[Collected data]:
━━━━━━
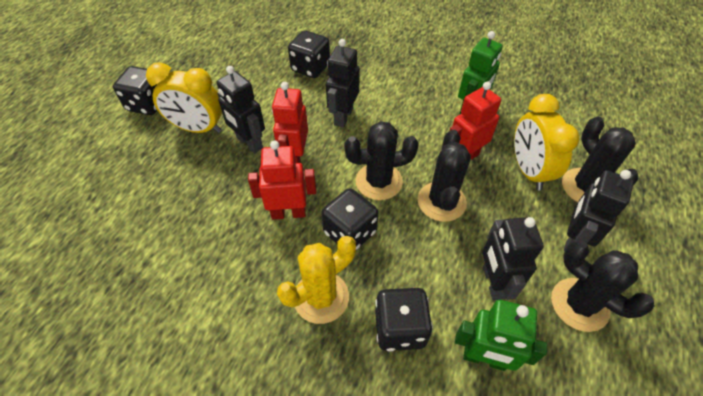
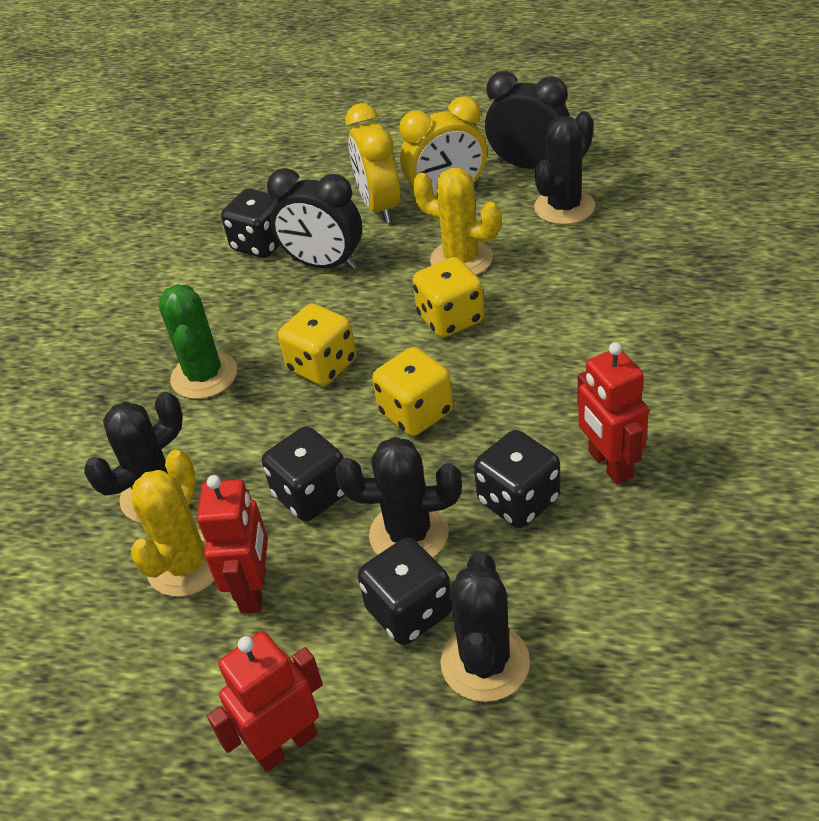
black clock: 0 -> 2
black robot: 4 -> 0
green cactus: 0 -> 1
green robot: 2 -> 0
yellow cactus: 1 -> 2
yellow dice: 0 -> 3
━━━━━━
[PROMPT]:
Would you transcribe all of the data exactly, apart from its pictures?

[COMPLETED TASK]:
black clock: 0 -> 2
black robot: 4 -> 0
green cactus: 0 -> 1
green robot: 2 -> 0
yellow cactus: 1 -> 2
yellow dice: 0 -> 3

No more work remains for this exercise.